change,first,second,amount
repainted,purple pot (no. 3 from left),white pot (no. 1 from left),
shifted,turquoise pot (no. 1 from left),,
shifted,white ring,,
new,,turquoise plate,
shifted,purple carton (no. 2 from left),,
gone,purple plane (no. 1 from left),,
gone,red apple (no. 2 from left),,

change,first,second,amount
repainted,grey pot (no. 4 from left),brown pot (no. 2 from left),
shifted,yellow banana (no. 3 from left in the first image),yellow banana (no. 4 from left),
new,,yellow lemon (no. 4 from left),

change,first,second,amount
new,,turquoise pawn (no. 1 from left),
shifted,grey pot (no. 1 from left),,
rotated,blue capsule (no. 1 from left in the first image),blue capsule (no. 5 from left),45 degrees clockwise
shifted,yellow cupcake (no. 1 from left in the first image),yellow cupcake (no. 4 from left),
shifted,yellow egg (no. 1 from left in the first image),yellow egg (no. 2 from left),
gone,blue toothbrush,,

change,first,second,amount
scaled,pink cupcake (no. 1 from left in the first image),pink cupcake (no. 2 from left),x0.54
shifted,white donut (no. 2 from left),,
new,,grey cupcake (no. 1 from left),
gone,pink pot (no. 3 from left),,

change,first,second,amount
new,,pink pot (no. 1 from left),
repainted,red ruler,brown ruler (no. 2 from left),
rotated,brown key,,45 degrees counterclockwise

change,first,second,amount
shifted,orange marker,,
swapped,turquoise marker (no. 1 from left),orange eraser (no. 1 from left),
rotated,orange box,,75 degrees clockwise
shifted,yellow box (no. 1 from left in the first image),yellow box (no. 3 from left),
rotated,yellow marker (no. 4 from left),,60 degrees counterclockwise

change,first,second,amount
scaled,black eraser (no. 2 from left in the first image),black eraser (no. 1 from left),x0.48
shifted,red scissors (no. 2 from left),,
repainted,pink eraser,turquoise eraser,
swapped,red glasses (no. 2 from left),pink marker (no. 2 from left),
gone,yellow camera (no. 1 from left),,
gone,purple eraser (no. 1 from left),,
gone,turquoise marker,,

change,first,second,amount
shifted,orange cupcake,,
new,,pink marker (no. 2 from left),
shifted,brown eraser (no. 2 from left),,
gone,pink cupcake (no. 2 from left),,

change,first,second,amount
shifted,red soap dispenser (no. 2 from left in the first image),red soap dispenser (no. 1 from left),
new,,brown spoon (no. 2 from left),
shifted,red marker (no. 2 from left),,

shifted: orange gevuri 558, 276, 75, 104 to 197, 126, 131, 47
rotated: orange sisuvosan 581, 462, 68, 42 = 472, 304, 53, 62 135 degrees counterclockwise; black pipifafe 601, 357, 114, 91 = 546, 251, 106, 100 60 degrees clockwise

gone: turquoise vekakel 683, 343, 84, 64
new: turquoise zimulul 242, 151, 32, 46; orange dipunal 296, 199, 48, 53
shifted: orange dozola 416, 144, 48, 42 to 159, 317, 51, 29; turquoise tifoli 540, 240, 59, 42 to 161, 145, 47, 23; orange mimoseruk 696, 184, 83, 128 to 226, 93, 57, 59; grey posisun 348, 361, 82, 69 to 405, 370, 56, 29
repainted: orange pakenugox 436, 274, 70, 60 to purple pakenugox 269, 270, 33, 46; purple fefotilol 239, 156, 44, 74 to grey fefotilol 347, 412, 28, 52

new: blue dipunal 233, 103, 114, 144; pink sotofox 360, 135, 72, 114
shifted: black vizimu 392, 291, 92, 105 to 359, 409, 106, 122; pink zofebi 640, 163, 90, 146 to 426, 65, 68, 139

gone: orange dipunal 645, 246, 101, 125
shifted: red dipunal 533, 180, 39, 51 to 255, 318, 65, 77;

═══

**Prompt**
Exact reproduction is required. Give the lines of the data from its first line through the line containing "gone,purple plane (no.", and no others.

**Response below**
change,first,second,amount
repainted,purple pot (no. 3 from left),white pot (no. 1 from left),
shifted,turquoise pot (no. 1 from left),,
shifted,white ring,,
new,,turquoise plate,
shifted,purple carton (no. 2 from left),,
gone,purple plane (no. 1 from left),,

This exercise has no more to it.